BRIEF — Please quote only the lines that start at the one with "change,first,where,second,where,amount" and go on to the last line of the data, both ends kept.

INFORMATION —
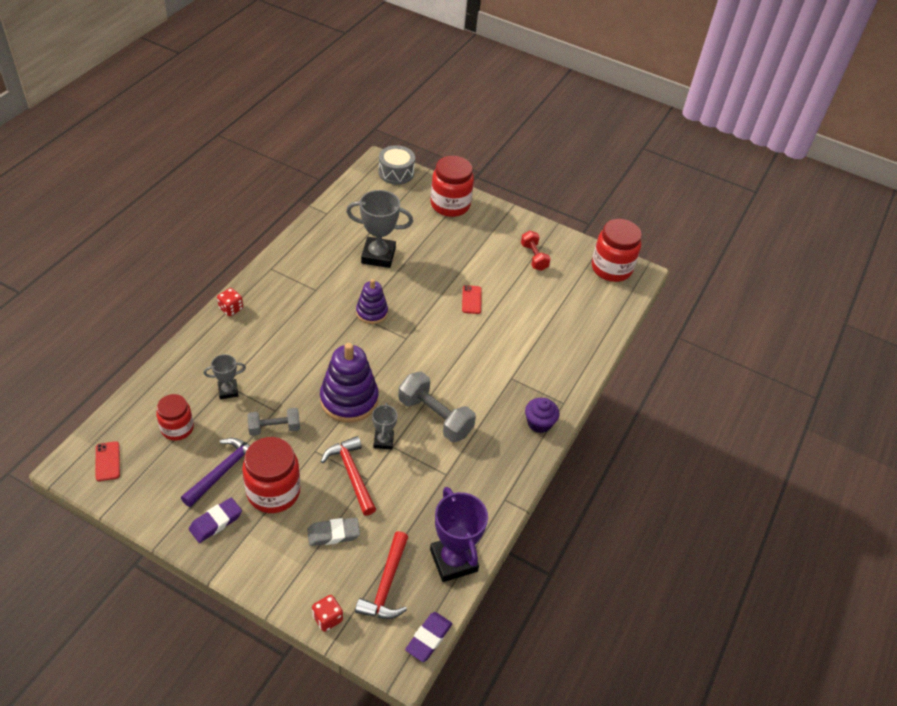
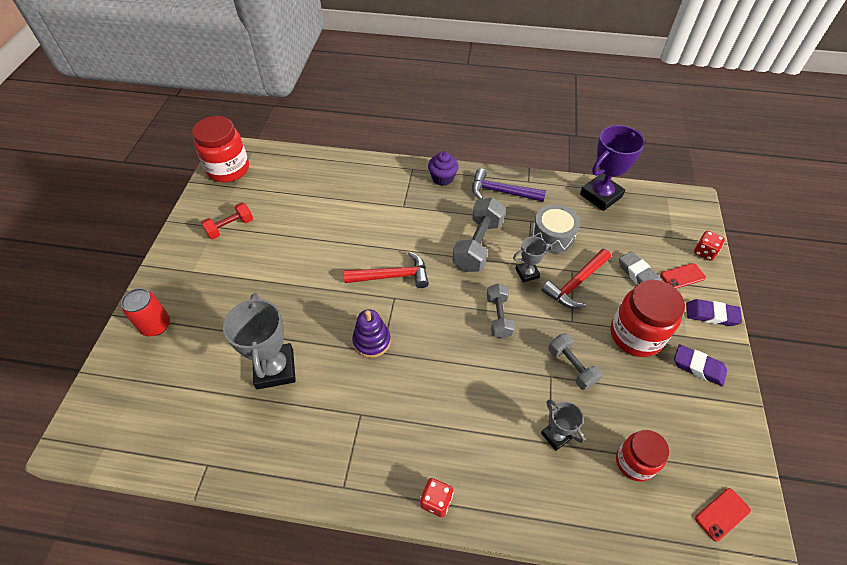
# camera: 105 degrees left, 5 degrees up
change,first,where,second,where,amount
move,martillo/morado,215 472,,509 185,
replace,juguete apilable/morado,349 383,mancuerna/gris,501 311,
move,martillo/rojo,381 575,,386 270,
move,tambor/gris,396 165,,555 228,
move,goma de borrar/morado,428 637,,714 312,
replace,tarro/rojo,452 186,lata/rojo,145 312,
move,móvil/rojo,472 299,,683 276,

REPLY TO THE TASK —
change,first,where,second,where,amount
move,martillo/morado,215 472,,509 185,
replace,juguete apilable/morado,349 383,mancuerna/gris,501 311,
move,martillo/rojo,381 575,,386 270,
move,tambor/gris,396 165,,555 228,
move,goma de borrar/morado,428 637,,714 312,
replace,tarro/rojo,452 186,lata/rojo,145 312,
move,móvil/rojo,472 299,,683 276,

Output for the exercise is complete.